-- Supplied entries follows --

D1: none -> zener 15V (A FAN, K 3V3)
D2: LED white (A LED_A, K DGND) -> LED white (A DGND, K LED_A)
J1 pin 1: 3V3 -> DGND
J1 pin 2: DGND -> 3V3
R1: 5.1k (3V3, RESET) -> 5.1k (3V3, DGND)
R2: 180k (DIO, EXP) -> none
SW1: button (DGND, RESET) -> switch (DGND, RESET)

-- Supplied entries concluded --

Work to complete ▸
Print every entry exactly.

Exercise solution ▸
D1: none -> zener 15V (A FAN, K 3V3)
D2: LED white (A LED_A, K DGND) -> LED white (A DGND, K LED_A)
J1 pin 1: 3V3 -> DGND
J1 pin 2: DGND -> 3V3
R1: 5.1k (3V3, RESET) -> 5.1k (3V3, DGND)
R2: 180k (DIO, EXP) -> none
SW1: button (DGND, RESET) -> switch (DGND, RESET)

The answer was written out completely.